> WORK TASK:
Repeat, word for word and with nothing added, each line from the one containing "none -> cyan brick J7:K8 level 2" to the final line of the data, keeping both ends. Pictures are not part of the copy.
[[ INFORMATION SUPPLIED, beginning ]]
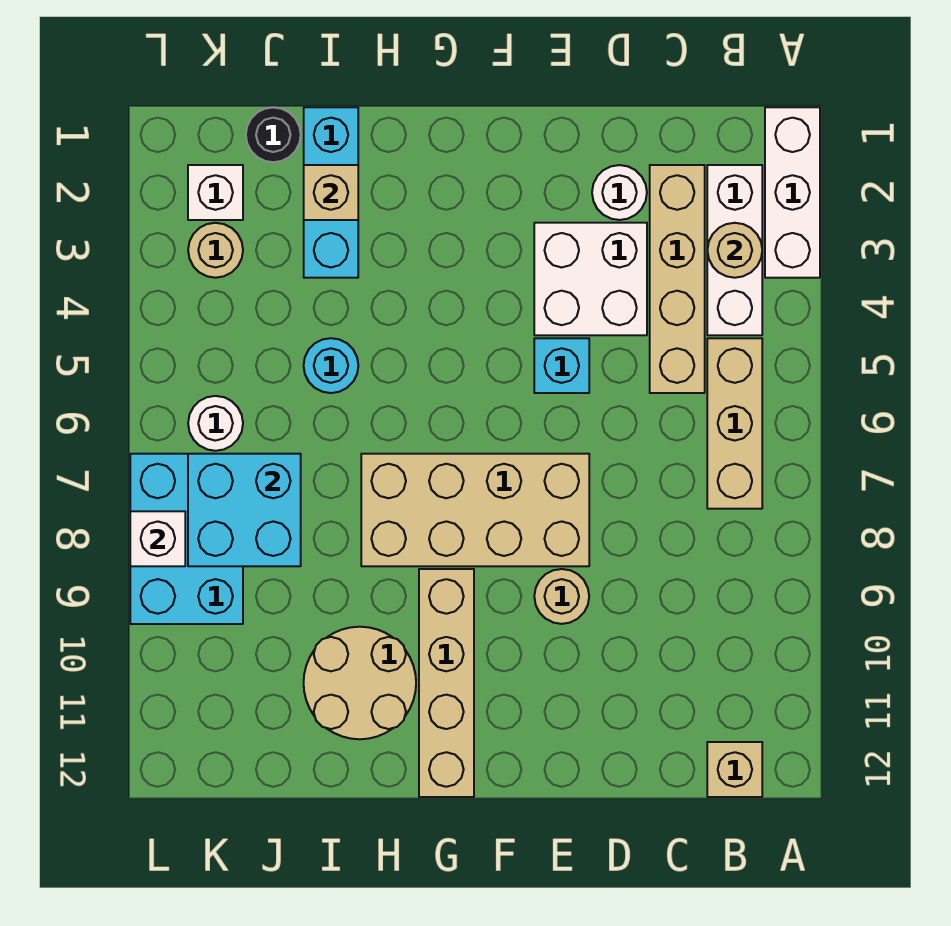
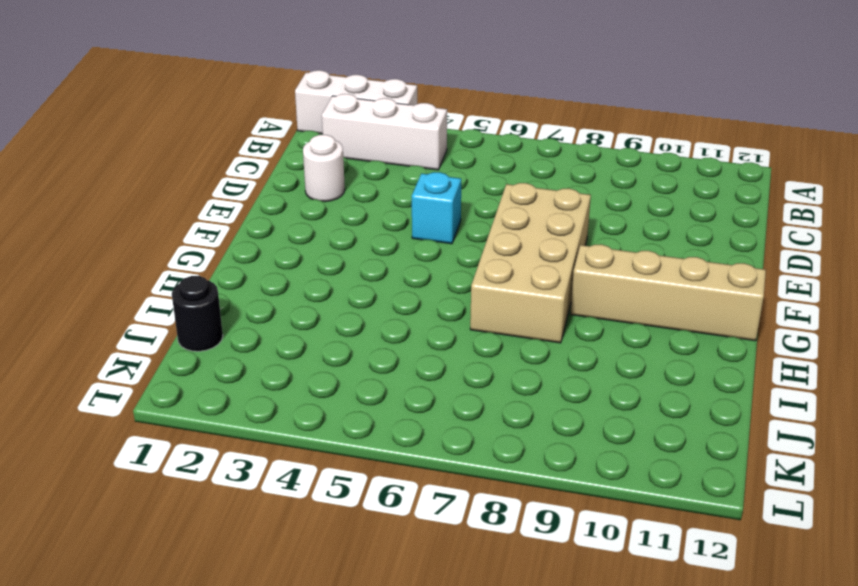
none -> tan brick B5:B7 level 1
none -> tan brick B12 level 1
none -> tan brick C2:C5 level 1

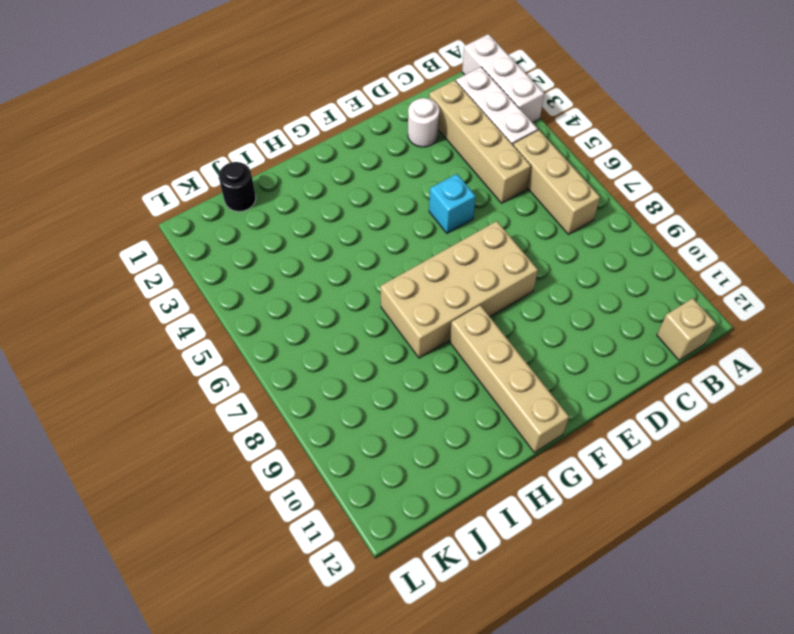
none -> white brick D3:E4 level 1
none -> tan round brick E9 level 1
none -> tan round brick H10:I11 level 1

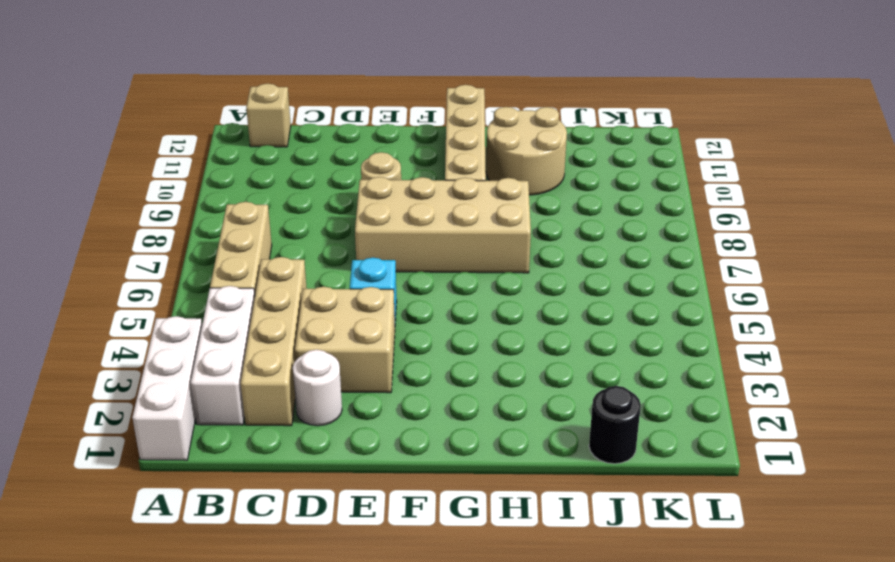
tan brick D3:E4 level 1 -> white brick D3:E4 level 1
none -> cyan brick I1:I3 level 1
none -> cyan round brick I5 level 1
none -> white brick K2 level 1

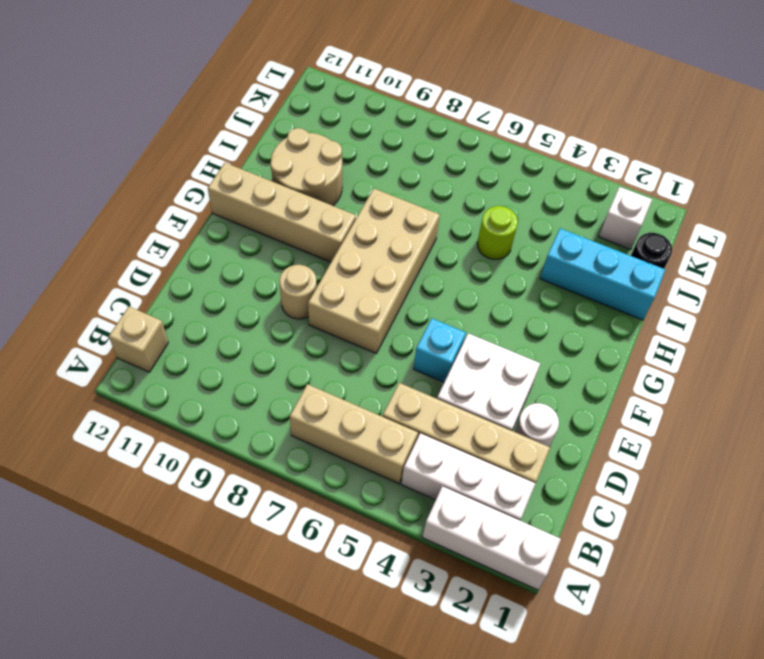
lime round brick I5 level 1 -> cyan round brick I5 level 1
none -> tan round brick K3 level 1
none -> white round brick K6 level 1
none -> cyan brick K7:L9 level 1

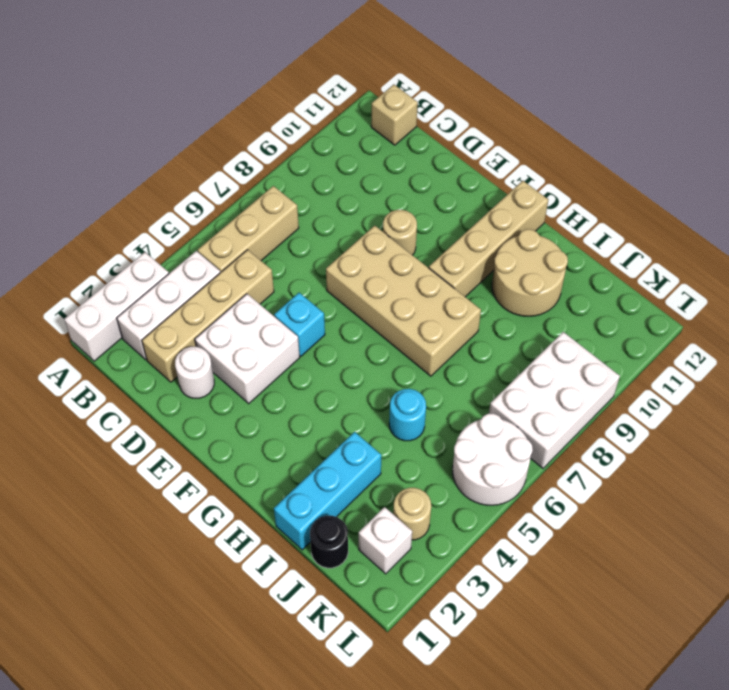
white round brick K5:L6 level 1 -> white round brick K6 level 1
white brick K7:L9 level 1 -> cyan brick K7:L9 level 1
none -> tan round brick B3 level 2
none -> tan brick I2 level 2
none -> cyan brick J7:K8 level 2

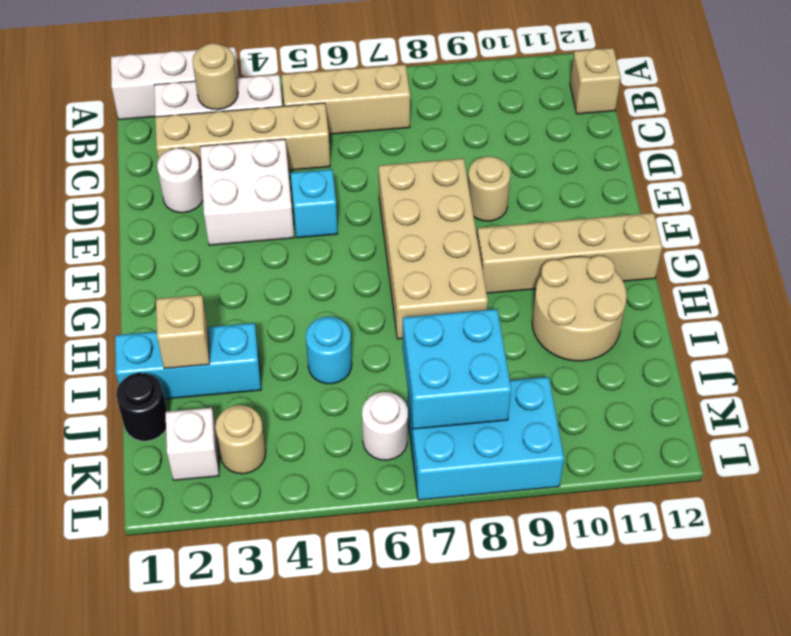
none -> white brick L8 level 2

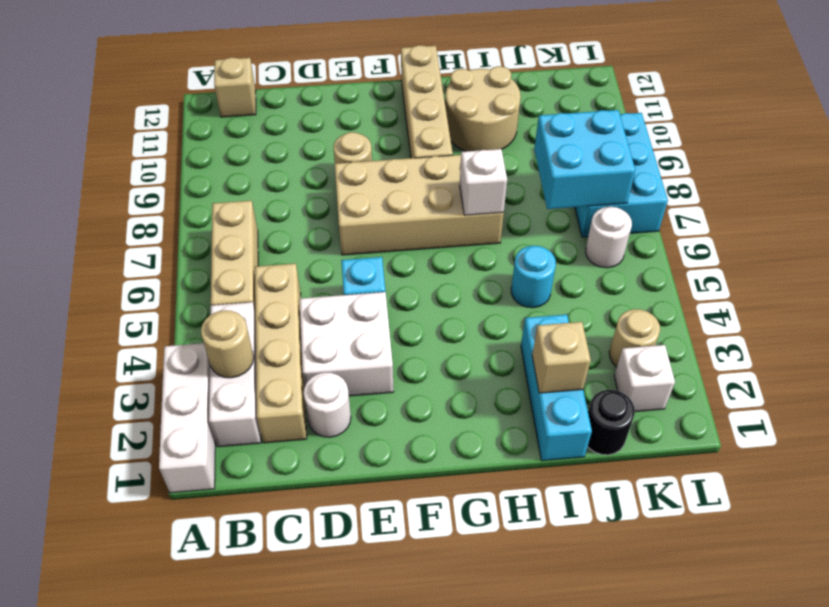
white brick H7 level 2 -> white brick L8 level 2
[[ INFORMATION SUPPLIED, end ]]
> EXPECTED OUTPUT:
none -> cyan brick J7:K8 level 2

none -> white brick L8 level 2

white brick H7 level 2 -> white brick L8 level 2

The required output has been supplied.